* **REQUIREMENT**: Leave the pictures out. Retype exactly the lines below from the one containing "[(299,89),(308,80),(296,69),(287,79),(298,90),(299,89)]" through the one containing "[(339,115),(344,128),(353,125),(349,112),(339,115)]", and no others.

* **RECORDED DATA**:
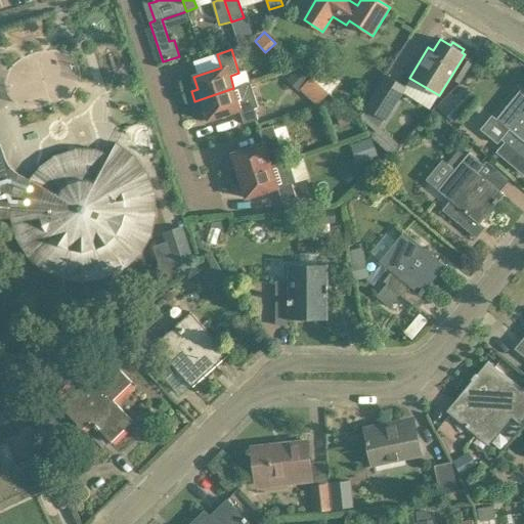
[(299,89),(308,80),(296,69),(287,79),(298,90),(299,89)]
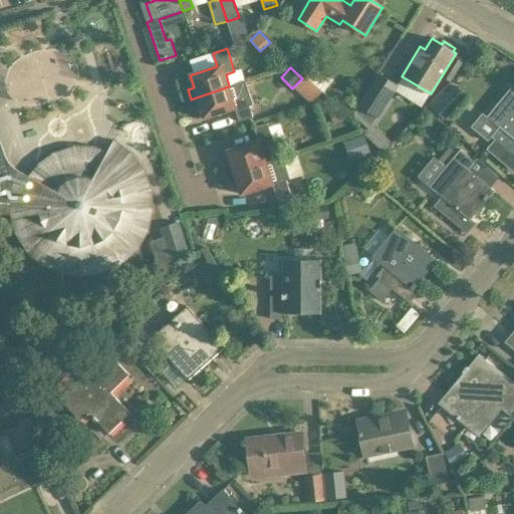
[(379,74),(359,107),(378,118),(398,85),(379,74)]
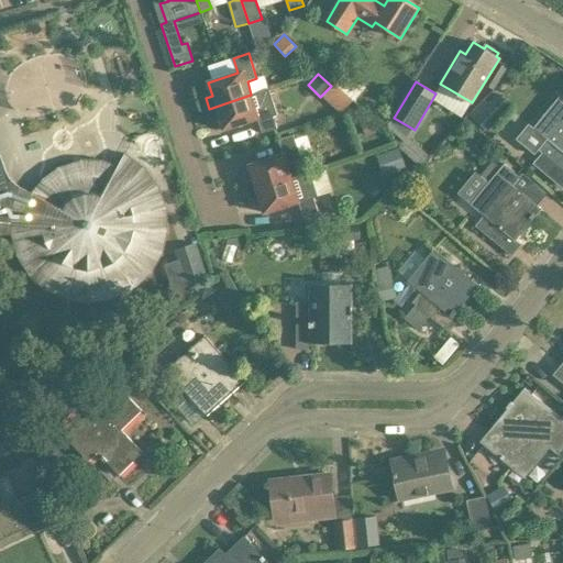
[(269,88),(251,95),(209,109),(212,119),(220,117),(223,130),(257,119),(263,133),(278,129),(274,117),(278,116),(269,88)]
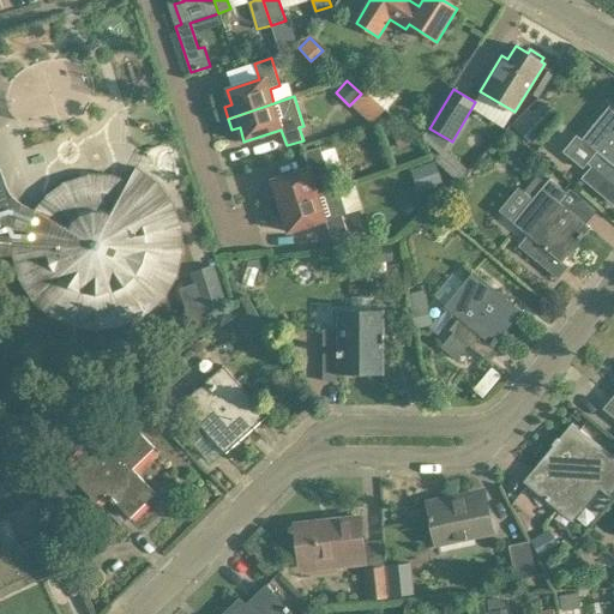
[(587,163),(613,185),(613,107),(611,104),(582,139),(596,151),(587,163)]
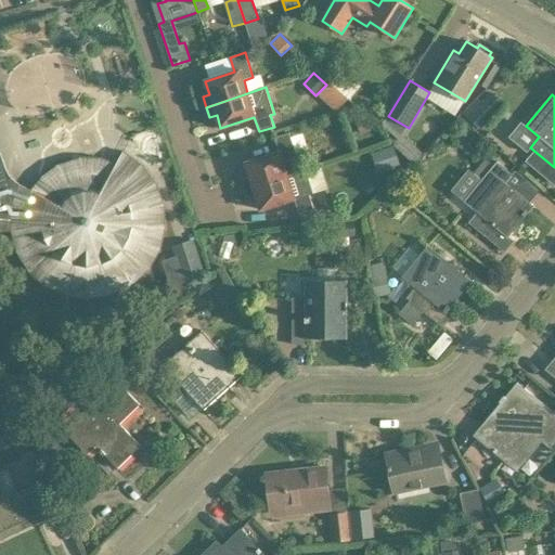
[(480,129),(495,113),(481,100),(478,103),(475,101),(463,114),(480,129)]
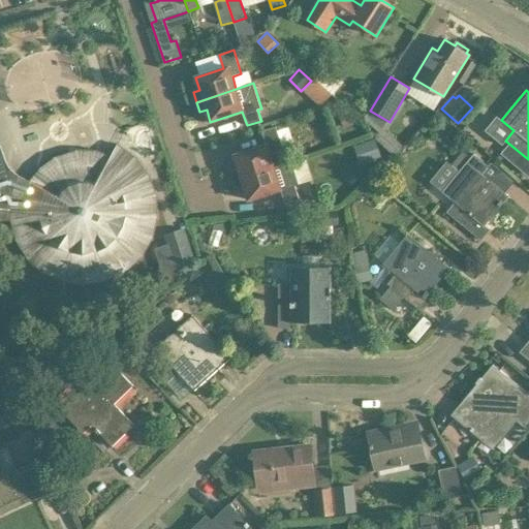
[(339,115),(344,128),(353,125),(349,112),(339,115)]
---
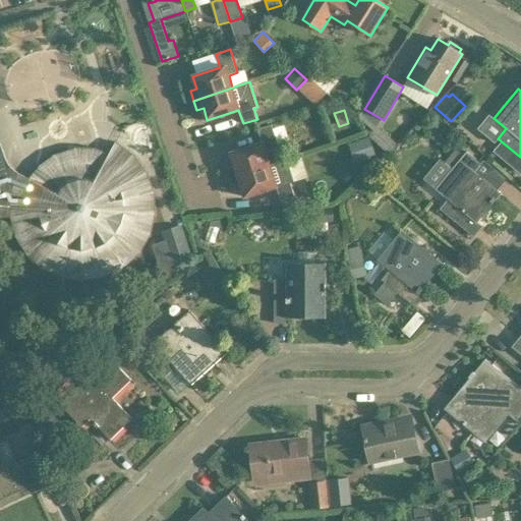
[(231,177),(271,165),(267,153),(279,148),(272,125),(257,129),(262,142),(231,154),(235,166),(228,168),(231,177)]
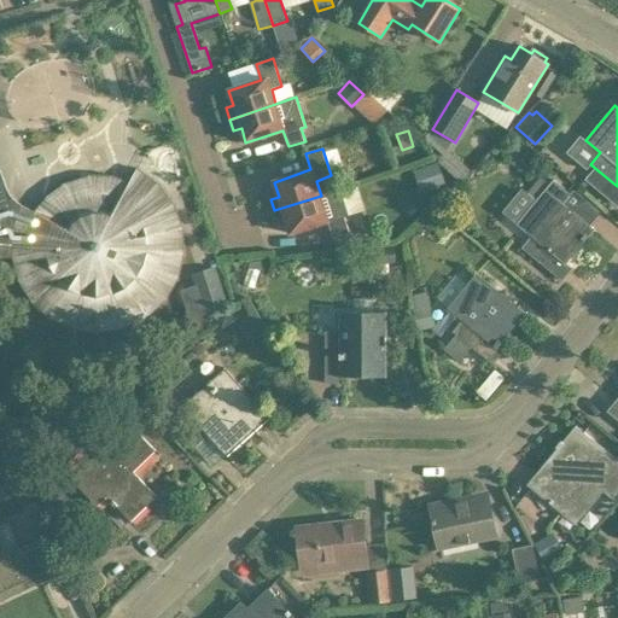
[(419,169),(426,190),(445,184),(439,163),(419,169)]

* **SOLVED EXERCISE**:
[(299,89),(308,80),(296,69),(287,79),(298,90),(299,89)]
[(379,74),(359,107),(378,118),(398,85),(379,74)]
[(269,88),(251,95),(209,109),(212,119),(220,117),(223,130),(257,119),(263,133),(278,129),(274,117),(278,116),(269,88)]
[(587,163),(613,185),(613,107),(611,104),(582,139),(596,151),(587,163)]
[(480,129),(495,113),(481,100),(478,103),(475,101),(463,114),(480,129)]
[(339,115),(344,128),(353,125),(349,112),(339,115)]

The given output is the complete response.